DIRECTIONS:
Repeat only the stretch of lines below that runs from the line with "none -> red cone B4 level 1" through the line with "none -> grey plate C6 level 1", unaltered.

(Coordinate-based object records)
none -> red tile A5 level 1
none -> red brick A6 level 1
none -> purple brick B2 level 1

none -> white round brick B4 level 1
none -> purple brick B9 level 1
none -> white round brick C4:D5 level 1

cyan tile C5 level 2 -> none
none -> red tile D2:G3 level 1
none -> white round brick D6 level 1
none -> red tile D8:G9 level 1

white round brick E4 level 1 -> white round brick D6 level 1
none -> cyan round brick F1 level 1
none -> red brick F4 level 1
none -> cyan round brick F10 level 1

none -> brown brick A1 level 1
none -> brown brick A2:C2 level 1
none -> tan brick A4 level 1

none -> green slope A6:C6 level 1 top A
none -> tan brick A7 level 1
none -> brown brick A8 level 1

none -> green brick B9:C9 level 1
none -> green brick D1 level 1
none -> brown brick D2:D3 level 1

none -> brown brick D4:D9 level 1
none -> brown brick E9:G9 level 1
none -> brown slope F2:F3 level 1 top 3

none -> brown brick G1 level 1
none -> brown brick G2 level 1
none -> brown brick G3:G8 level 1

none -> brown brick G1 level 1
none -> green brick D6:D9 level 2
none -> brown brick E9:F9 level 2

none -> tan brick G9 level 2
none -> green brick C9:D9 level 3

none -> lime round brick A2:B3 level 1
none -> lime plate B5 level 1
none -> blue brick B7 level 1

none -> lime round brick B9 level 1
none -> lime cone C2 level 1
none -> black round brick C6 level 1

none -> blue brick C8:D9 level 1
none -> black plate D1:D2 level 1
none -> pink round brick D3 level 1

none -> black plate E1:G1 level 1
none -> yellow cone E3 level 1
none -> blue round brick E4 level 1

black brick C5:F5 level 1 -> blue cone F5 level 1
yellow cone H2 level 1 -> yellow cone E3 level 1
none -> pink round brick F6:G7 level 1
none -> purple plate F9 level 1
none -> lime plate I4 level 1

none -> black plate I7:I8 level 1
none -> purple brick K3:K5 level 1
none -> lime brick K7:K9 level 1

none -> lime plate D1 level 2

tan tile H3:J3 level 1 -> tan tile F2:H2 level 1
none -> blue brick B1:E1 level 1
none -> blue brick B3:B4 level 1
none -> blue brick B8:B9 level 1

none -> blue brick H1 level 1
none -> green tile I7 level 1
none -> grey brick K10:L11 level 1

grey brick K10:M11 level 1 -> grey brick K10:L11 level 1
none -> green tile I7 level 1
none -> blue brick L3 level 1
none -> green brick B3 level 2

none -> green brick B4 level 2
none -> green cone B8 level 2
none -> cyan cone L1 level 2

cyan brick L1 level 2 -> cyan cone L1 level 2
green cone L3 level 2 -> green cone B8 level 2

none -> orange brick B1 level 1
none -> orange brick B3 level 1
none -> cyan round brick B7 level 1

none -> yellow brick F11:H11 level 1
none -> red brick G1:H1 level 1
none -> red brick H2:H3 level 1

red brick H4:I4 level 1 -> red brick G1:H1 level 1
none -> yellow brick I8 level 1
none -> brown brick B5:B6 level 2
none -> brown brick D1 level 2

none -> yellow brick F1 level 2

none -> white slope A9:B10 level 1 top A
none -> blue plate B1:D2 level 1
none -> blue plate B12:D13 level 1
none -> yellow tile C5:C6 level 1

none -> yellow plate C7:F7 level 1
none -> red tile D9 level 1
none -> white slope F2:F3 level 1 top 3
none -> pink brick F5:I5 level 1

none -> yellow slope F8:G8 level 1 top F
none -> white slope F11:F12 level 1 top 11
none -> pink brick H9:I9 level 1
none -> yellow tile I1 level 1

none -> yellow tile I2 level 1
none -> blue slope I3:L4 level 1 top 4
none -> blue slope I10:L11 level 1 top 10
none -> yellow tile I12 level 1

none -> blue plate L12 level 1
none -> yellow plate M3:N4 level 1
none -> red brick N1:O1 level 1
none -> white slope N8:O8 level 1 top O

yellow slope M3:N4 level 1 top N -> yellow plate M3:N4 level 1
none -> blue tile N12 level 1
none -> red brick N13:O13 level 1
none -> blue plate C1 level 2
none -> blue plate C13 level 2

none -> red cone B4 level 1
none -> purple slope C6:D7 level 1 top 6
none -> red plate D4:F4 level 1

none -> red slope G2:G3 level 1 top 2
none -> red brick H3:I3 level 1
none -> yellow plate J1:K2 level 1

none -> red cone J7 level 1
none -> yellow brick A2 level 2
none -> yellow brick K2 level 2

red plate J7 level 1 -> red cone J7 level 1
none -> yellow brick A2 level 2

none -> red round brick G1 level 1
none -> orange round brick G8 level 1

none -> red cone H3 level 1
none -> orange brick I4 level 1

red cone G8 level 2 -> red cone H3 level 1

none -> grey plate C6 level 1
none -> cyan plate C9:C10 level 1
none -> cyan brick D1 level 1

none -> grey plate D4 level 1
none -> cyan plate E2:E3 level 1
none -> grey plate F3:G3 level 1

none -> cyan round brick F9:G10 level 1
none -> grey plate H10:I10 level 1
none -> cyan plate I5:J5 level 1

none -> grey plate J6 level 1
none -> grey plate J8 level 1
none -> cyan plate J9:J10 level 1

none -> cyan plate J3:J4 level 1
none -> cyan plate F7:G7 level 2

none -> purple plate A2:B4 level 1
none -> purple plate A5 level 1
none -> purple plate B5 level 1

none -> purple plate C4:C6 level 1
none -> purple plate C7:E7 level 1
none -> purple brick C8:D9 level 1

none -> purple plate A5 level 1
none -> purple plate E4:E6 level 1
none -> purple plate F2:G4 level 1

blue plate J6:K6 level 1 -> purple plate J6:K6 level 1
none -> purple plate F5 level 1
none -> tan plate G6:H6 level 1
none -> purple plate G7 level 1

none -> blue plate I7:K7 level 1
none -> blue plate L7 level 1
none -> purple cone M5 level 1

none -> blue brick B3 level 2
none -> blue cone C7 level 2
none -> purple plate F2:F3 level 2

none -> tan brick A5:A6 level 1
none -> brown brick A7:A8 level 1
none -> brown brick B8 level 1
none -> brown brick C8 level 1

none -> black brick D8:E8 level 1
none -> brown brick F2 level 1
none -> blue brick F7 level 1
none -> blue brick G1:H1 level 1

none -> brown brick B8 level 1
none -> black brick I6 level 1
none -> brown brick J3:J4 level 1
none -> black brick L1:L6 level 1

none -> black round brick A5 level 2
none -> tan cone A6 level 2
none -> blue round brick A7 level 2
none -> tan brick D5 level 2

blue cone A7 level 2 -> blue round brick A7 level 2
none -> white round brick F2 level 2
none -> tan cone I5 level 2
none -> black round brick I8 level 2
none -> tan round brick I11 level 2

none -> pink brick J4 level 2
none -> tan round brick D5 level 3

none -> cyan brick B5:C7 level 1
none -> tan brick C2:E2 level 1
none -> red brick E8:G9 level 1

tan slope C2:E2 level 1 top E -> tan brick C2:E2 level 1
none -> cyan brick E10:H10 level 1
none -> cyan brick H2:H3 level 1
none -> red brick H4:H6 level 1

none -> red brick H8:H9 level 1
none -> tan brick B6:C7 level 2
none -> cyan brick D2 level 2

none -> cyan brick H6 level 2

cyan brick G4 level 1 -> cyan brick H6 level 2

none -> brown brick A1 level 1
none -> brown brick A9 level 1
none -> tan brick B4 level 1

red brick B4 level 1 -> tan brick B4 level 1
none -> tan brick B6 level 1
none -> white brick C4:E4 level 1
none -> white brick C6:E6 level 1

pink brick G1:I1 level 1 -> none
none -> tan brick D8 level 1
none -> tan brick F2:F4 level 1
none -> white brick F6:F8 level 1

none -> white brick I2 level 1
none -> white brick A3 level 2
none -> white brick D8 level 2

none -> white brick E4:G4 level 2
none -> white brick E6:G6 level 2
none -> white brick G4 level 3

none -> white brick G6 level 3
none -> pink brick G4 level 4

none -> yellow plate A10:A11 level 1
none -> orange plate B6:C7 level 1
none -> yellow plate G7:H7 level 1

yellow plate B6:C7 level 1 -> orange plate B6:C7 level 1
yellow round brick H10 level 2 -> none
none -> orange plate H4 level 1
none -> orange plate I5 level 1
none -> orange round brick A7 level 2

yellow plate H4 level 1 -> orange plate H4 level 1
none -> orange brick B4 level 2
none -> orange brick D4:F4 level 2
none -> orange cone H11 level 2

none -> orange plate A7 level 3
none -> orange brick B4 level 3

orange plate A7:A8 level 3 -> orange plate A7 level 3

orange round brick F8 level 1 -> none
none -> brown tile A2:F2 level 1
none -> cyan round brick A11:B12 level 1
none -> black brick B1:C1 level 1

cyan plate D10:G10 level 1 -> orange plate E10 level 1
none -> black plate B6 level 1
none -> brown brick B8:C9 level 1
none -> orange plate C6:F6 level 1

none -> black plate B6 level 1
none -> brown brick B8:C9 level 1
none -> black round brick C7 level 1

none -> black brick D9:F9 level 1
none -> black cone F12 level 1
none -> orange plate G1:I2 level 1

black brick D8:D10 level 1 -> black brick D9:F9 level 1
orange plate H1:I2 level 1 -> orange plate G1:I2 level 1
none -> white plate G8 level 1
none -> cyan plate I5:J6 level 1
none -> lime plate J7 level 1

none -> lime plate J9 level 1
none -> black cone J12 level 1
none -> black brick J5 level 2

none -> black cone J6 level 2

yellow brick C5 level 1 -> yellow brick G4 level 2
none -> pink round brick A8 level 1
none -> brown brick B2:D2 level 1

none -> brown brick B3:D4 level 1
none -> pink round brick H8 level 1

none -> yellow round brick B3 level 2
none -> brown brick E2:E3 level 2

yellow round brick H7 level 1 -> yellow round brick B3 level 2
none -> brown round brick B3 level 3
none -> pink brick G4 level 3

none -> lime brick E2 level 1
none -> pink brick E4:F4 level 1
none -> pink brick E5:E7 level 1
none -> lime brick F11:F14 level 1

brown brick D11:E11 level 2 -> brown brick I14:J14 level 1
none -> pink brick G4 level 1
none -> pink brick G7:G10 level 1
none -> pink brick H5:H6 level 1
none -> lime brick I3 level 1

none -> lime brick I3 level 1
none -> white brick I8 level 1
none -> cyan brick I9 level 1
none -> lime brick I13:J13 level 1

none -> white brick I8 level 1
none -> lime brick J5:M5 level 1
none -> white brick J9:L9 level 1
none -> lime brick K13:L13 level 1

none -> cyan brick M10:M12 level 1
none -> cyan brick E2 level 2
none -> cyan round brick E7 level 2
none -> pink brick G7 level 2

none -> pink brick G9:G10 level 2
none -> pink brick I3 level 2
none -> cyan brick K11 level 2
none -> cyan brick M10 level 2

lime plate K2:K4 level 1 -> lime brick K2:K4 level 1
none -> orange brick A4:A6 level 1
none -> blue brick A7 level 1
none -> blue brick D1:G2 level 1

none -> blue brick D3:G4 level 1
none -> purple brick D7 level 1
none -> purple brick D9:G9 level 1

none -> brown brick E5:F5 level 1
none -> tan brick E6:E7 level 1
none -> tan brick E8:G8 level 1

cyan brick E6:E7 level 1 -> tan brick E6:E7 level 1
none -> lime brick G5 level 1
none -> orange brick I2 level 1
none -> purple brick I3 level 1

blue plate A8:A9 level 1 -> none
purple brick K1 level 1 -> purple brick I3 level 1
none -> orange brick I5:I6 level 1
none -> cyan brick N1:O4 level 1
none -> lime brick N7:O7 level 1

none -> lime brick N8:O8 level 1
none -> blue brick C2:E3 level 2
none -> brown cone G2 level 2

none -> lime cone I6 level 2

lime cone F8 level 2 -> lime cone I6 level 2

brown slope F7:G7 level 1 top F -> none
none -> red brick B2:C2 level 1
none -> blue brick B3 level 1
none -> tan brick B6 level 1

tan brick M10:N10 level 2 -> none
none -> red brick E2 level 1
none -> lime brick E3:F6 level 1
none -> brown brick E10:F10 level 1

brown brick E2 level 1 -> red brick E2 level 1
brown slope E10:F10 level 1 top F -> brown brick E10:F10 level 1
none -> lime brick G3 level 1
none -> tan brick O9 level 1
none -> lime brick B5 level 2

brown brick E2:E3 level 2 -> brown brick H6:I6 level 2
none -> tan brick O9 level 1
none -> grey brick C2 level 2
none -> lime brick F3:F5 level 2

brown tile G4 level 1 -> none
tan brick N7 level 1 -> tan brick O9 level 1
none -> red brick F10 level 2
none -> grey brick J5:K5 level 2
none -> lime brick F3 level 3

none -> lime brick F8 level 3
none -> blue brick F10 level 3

TASK OUTPUT:
none -> red cone B4 level 1
none -> purple slope C6:D7 level 1 top 6
none -> red plate D4:F4 level 1

none -> red slope G2:G3 level 1 top 2
none -> red brick H3:I3 level 1
none -> yellow plate J1:K2 level 1

none -> red cone J7 level 1
none -> yellow brick A2 level 2
none -> yellow brick K2 level 2

red plate J7 level 1 -> red cone J7 level 1
none -> yellow brick A2 level 2

none -> red round brick G1 level 1
none -> orange round brick G8 level 1

none -> red cone H3 level 1
none -> orange brick I4 level 1

red cone G8 level 2 -> red cone H3 level 1

none -> grey plate C6 level 1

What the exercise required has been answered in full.